-- Instructions for the task --
Your answer should be the lines below from the one with "BT1: 7.4V (plus +15V, minus" to the one with "U2 pin DIS: n12 -> n27", both included, given again exactly and with nothing added.

-- Recorded data --
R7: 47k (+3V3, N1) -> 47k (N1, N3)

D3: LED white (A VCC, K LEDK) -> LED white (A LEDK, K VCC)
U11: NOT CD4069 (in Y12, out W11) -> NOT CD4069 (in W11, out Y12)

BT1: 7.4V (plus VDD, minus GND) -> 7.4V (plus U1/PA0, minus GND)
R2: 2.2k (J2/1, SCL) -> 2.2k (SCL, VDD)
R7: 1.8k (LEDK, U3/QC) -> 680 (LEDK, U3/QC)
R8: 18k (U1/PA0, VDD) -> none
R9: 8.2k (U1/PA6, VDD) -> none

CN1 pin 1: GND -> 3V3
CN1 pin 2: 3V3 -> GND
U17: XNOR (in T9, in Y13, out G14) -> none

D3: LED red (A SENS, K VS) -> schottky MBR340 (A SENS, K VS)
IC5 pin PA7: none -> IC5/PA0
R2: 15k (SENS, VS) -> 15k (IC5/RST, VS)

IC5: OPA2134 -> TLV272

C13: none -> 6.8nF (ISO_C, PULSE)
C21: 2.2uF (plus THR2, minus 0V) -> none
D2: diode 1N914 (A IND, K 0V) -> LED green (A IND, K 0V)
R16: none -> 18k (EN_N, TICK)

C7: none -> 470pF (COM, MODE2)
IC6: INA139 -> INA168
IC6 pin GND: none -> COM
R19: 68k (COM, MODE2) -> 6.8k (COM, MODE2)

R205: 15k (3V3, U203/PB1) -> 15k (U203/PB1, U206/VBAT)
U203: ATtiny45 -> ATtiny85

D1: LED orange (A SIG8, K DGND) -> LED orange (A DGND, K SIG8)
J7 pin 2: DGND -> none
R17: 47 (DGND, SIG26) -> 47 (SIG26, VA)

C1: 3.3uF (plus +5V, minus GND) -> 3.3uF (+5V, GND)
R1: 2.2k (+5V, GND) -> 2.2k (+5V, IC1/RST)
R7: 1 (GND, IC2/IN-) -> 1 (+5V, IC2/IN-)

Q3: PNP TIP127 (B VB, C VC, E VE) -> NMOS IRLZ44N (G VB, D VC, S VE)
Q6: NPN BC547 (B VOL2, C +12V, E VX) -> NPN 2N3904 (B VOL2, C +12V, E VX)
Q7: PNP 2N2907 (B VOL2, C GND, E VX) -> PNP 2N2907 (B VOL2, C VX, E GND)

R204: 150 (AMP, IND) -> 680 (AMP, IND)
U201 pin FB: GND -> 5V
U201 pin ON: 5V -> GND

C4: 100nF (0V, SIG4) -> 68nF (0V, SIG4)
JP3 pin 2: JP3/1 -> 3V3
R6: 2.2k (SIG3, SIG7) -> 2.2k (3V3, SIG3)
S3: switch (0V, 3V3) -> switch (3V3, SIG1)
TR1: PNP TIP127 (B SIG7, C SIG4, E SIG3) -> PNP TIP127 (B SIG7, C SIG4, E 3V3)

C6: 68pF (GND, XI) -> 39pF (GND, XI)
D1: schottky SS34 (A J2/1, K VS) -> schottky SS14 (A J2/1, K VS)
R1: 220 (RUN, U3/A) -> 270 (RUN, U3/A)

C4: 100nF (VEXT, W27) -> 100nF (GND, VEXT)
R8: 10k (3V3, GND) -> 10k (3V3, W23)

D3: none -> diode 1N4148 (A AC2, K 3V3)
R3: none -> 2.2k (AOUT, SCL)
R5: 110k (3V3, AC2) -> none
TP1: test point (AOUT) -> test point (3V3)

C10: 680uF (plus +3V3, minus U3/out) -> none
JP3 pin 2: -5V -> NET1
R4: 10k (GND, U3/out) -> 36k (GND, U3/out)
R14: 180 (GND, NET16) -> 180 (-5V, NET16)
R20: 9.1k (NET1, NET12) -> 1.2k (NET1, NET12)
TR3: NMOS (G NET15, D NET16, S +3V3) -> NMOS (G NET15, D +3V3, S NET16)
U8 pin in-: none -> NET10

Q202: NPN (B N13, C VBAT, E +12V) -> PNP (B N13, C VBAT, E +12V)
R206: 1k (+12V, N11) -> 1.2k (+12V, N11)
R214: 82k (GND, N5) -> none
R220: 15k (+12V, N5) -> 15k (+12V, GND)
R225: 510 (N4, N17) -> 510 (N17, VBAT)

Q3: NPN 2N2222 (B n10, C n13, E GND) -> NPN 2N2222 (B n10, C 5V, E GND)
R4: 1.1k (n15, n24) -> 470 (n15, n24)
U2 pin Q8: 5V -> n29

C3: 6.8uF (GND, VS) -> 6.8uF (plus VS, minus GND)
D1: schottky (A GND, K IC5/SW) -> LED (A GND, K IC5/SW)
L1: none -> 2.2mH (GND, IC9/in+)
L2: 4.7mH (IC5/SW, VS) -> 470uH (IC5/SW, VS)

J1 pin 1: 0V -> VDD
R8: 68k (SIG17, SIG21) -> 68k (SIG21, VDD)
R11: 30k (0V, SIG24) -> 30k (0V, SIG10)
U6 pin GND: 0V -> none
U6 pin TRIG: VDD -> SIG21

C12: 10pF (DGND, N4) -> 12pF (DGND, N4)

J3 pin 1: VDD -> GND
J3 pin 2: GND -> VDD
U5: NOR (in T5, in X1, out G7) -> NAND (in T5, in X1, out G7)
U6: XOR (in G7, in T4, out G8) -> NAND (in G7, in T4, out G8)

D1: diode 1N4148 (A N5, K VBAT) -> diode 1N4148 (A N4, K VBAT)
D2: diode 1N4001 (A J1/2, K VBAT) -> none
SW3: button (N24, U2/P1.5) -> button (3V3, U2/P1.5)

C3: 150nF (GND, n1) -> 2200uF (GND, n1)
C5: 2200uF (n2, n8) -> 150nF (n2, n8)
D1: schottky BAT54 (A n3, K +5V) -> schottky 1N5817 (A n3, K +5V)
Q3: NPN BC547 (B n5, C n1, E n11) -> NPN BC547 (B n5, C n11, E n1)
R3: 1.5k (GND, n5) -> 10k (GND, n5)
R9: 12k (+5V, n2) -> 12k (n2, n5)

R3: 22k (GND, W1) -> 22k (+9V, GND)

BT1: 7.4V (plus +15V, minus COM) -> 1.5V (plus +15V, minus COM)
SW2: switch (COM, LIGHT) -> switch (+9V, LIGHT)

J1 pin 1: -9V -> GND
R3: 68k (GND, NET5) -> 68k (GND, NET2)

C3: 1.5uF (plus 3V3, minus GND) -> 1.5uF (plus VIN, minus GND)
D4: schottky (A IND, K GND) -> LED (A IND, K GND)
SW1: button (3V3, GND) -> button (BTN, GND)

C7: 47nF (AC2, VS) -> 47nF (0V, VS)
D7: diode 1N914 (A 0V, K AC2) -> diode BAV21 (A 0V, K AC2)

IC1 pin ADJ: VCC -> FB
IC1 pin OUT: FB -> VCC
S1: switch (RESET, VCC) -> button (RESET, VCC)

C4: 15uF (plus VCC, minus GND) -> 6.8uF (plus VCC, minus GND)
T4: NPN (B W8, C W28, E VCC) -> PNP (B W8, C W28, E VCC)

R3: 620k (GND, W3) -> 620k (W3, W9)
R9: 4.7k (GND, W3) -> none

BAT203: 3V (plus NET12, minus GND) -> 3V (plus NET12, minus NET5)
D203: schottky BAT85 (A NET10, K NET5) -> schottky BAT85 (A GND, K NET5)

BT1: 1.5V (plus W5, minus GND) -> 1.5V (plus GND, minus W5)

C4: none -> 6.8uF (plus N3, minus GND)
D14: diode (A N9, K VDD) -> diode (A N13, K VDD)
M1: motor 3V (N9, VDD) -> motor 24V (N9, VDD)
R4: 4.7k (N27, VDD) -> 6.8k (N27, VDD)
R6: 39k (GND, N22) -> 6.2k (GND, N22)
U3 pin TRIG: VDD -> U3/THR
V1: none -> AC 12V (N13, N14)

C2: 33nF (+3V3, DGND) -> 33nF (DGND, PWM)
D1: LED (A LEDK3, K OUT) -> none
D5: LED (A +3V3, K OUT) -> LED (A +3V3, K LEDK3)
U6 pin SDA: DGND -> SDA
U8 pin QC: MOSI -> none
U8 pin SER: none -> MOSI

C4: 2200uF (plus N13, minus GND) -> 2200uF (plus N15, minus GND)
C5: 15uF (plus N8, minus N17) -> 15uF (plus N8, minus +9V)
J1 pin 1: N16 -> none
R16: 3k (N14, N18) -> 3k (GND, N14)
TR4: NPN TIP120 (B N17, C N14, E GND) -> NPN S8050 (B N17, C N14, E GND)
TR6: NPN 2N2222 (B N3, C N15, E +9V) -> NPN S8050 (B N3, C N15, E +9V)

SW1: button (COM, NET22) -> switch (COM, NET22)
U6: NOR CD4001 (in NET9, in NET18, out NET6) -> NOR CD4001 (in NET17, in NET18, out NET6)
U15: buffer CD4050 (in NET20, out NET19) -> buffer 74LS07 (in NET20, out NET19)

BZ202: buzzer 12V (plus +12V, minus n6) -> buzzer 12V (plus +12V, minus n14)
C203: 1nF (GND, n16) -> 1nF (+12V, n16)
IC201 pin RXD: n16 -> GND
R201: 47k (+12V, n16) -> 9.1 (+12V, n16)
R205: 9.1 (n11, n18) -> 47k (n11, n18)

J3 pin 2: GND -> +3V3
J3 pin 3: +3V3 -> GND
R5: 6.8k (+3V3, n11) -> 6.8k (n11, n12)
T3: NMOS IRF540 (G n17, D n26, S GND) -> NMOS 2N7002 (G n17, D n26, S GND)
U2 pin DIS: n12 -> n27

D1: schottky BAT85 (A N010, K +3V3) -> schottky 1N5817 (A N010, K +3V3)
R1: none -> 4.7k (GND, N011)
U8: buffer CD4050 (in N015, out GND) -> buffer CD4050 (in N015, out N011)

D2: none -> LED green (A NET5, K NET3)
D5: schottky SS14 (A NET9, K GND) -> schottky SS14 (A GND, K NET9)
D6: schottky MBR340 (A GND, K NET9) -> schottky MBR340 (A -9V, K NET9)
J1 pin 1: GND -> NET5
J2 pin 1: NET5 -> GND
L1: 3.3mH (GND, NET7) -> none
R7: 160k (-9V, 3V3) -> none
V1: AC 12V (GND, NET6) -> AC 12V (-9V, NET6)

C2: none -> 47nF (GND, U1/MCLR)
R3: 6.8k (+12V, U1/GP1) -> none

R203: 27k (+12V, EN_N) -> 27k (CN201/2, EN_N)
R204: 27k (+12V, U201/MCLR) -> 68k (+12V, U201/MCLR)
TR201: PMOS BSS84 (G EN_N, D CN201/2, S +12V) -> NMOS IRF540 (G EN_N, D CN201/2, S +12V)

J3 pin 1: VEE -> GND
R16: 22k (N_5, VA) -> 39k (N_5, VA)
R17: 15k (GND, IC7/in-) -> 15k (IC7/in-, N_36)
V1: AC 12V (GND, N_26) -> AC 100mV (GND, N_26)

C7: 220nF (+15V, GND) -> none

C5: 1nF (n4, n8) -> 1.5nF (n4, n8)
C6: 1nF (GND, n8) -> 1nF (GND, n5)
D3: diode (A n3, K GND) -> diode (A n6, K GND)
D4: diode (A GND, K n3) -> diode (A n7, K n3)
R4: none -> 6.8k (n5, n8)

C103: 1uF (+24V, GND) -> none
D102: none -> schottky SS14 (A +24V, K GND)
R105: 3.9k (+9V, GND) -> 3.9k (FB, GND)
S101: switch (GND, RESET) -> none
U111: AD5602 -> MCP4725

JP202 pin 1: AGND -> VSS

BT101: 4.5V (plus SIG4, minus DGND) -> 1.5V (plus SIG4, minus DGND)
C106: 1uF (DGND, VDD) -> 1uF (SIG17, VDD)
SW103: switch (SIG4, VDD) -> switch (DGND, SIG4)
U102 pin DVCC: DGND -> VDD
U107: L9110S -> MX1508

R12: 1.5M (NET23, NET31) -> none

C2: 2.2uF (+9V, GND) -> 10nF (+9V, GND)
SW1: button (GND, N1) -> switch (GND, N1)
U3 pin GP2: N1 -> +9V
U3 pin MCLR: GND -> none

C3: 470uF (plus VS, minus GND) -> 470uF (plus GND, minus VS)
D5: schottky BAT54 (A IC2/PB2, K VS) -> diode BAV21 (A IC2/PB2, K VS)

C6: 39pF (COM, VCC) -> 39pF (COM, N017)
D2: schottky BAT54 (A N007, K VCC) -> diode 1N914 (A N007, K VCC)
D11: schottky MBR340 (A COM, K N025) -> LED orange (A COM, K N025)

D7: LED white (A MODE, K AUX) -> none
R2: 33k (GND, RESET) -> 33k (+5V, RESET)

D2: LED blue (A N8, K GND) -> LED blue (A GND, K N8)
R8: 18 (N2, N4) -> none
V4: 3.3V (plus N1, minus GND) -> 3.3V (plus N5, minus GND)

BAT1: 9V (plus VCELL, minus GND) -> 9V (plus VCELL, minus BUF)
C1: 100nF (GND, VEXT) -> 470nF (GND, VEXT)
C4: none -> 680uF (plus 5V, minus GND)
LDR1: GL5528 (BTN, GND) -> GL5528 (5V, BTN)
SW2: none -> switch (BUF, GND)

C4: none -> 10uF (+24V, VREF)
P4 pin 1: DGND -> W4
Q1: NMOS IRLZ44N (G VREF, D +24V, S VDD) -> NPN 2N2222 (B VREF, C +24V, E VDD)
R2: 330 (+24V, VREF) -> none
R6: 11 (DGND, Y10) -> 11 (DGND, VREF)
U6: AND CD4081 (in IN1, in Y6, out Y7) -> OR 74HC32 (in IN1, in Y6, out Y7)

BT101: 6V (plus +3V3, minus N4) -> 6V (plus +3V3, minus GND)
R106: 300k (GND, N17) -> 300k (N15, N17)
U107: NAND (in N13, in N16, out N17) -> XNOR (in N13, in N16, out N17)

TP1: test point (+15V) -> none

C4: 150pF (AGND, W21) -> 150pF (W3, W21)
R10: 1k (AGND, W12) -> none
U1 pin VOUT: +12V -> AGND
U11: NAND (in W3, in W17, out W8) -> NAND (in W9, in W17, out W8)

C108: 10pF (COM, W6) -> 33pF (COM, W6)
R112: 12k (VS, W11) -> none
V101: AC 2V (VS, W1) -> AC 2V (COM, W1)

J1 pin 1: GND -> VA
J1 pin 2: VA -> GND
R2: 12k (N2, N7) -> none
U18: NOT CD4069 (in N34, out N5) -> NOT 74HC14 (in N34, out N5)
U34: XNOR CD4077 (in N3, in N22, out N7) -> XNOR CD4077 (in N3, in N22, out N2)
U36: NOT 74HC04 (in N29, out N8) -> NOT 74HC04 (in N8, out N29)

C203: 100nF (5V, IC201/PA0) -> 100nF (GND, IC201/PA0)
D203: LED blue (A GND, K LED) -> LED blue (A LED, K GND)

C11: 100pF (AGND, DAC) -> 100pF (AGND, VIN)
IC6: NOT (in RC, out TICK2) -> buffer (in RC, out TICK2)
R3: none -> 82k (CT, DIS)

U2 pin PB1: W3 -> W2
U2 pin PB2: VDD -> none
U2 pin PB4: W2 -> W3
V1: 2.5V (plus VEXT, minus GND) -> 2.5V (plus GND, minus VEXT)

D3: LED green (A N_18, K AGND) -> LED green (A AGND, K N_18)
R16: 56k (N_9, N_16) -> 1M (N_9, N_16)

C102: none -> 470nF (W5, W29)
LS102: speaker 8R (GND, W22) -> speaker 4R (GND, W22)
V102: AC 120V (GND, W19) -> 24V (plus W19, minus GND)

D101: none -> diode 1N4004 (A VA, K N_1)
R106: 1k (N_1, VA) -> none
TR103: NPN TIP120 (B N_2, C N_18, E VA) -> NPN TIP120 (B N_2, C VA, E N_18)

-- Written solution --
BT1: 7.4V (plus +15V, minus COM) -> 1.5V (plus +15V, minus COM)
SW2: switch (COM, LIGHT) -> switch (+9V, LIGHT)

J1 pin 1: -9V -> GND
R3: 68k (GND, NET5) -> 68k (GND, NET2)

C3: 1.5uF (plus 3V3, minus GND) -> 1.5uF (plus VIN, minus GND)
D4: schottky (A IND, K GND) -> LED (A IND, K GND)
SW1: button (3V3, GND) -> button (BTN, GND)

C7: 47nF (AC2, VS) -> 47nF (0V, VS)
D7: diode 1N914 (A 0V, K AC2) -> diode BAV21 (A 0V, K AC2)

IC1 pin ADJ: VCC -> FB
IC1 pin OUT: FB -> VCC
S1: switch (RESET, VCC) -> button (RESET, VCC)

C4: 15uF (plus VCC, minus GND) -> 6.8uF (plus VCC, minus GND)
T4: NPN (B W8, C W28, E VCC) -> PNP (B W8, C W28, E VCC)

R3: 620k (GND, W3) -> 620k (W3, W9)
R9: 4.7k (GND, W3) -> none

BAT203: 3V (plus NET12, minus GND) -> 3V (plus NET12, minus NET5)
D203: schottky BAT85 (A NET10, K NET5) -> schottky BAT85 (A GND, K NET5)

BT1: 1.5V (plus W5, minus GND) -> 1.5V (plus GND, minus W5)

C4: none -> 6.8uF (plus N3, minus GND)
D14: diode (A N9, K VDD) -> diode (A N13, K VDD)
M1: motor 3V (N9, VDD) -> motor 24V (N9, VDD)
R4: 4.7k (N27, VDD) -> 6.8k (N27, VDD)
R6: 39k (GND, N22) -> 6.2k (GND, N22)
U3 pin TRIG: VDD -> U3/THR
V1: none -> AC 12V (N13, N14)

C2: 33nF (+3V3, DGND) -> 33nF (DGND, PWM)
D1: LED (A LEDK3, K OUT) -> none
D5: LED (A +3V3, K OUT) -> LED (A +3V3, K LEDK3)
U6 pin SDA: DGND -> SDA
U8 pin QC: MOSI -> none
U8 pin SER: none -> MOSI

C4: 2200uF (plus N13, minus GND) -> 2200uF (plus N15, minus GND)
C5: 15uF (plus N8, minus N17) -> 15uF (plus N8, minus +9V)
J1 pin 1: N16 -> none
R16: 3k (N14, N18) -> 3k (GND, N14)
TR4: NPN TIP120 (B N17, C N14, E GND) -> NPN S8050 (B N17, C N14, E GND)
TR6: NPN 2N2222 (B N3, C N15, E +9V) -> NPN S8050 (B N3, C N15, E +9V)

SW1: button (COM, NET22) -> switch (COM, NET22)
U6: NOR CD4001 (in NET9, in NET18, out NET6) -> NOR CD4001 (in NET17, in NET18, out NET6)
U15: buffer CD4050 (in NET20, out NET19) -> buffer 74LS07 (in NET20, out NET19)

BZ202: buzzer 12V (plus +12V, minus n6) -> buzzer 12V (plus +12V, minus n14)
C203: 1nF (GND, n16) -> 1nF (+12V, n16)
IC201 pin RXD: n16 -> GND
R201: 47k (+12V, n16) -> 9.1 (+12V, n16)
R205: 9.1 (n11, n18) -> 47k (n11, n18)

J3 pin 2: GND -> +3V3
J3 pin 3: +3V3 -> GND
R5: 6.8k (+3V3, n11) -> 6.8k (n11, n12)
T3: NMOS IRF540 (G n17, D n26, S GND) -> NMOS 2N7002 (G n17, D n26, S GND)
U2 pin DIS: n12 -> n27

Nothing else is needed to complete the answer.